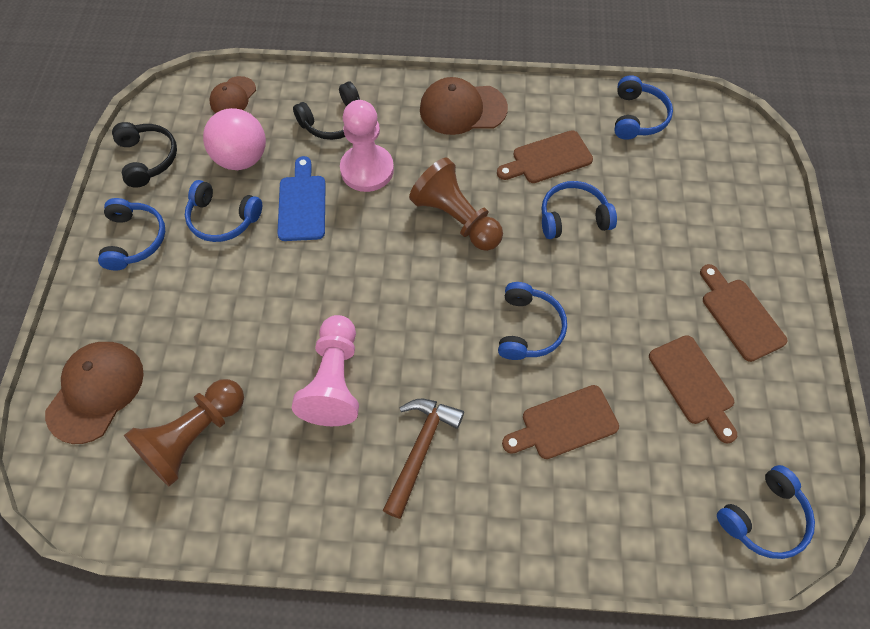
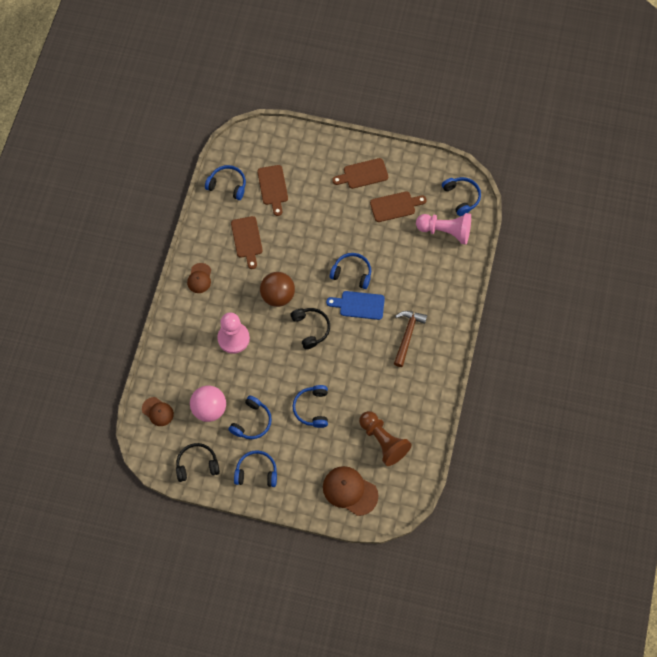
camera: 80 degrees left, 5 degrees up
(302, 204) = (251, 377): blue cutting board -> blue cutting board (359, 305)
(334, 121) = (192, 353): black headphones -> black headphones (311, 328)
(334, 380) = (364, 371): pink pawn -> pink pawn (445, 231)
(420, 449) = (407, 335): brown hammer -> brown hammer turned 75 degrees clockwise
(456, 218) = (278, 296): brown pawn -> brown ball
(462, 109) = (199, 278): brown cap -> brown cap, size x0.60
(564, 423) = (405, 268): brown cutting board -> brown cutting board (273, 187)
(573, 217) = (289, 236): blue headphones -> blue headphones (312, 408)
········
### WHAT IS EXPECTED
Copy all records exactly; omit images.

### WRITTEN ANSWER
camera: 80 degrees left, 5 degrees up
(302, 204) = (251, 377): blue cutting board -> blue cutting board (359, 305)
(334, 121) = (192, 353): black headphones -> black headphones (311, 328)
(334, 380) = (364, 371): pink pawn -> pink pawn (445, 231)
(420, 449) = (407, 335): brown hammer -> brown hammer turned 75 degrees clockwise
(456, 218) = (278, 296): brown pawn -> brown ball
(462, 109) = (199, 278): brown cap -> brown cap, size x0.60
(564, 423) = (405, 268): brown cutting board -> brown cutting board (273, 187)
(573, 217) = (289, 236): blue headphones -> blue headphones (312, 408)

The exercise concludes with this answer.